(Recorded information Opens)

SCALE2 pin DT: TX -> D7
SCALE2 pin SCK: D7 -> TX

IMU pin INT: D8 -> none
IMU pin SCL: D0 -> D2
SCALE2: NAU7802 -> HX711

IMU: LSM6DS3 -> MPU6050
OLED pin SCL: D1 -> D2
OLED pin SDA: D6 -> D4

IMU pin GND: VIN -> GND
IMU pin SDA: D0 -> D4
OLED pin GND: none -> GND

(Recorded information Closes)

### Exercise details
Scan the data above, please, and give the number of lines where the word "none" occurs, with no further text.

### Written solution
2